Select every line in the listing below that contains the string "treble", and copy those lines.

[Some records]
::::

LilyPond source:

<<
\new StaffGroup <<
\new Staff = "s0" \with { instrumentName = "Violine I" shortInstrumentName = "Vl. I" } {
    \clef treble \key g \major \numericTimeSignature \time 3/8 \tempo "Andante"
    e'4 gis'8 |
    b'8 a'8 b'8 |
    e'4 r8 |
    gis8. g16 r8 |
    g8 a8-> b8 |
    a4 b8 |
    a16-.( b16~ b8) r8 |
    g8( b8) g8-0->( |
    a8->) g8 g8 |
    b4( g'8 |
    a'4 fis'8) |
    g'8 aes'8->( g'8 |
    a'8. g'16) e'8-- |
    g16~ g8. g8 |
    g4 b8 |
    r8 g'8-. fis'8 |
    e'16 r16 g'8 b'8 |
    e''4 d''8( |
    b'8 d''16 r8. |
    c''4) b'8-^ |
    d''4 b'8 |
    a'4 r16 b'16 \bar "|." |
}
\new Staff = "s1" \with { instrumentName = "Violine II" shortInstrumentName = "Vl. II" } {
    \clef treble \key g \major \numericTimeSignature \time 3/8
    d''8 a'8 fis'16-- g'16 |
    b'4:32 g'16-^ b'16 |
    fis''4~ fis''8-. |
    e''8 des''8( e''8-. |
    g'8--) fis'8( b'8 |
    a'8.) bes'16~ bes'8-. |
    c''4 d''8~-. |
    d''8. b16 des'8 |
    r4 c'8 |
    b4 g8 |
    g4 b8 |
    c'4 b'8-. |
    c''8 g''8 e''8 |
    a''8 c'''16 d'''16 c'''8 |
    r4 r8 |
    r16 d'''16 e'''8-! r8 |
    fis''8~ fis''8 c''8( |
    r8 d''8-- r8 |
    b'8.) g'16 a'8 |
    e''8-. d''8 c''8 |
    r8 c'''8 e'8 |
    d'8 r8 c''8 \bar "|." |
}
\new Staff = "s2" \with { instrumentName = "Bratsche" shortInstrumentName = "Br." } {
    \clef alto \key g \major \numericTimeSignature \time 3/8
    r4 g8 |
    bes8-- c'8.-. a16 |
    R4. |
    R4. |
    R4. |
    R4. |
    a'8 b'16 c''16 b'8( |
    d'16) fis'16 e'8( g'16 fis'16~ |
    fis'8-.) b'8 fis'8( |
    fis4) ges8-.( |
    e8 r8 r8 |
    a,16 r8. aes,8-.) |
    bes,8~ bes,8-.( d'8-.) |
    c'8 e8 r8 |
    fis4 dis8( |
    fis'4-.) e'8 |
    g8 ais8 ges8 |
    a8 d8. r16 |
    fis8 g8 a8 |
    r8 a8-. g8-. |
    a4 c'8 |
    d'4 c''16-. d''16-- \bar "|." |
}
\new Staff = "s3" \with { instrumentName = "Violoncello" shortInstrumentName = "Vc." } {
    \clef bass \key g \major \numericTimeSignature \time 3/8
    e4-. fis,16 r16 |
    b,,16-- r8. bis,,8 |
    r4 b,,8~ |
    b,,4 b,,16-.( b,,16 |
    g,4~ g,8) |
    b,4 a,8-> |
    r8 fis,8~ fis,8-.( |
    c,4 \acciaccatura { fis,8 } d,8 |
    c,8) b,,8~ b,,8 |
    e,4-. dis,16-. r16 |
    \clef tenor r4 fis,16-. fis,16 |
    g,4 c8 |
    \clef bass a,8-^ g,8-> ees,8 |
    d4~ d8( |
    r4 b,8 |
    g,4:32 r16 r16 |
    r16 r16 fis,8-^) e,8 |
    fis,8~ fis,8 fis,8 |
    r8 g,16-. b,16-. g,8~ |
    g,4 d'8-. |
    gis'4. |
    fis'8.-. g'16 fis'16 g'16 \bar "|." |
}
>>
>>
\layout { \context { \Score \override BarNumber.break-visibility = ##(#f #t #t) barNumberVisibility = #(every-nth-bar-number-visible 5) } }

::::

• [COMPLETE OUTPUT]
    \clef treble \key g \major \numericTimeSignature \time 3/8 \tempo "Andante"
    \clef treble \key g \major \numericTimeSignature \time 3/8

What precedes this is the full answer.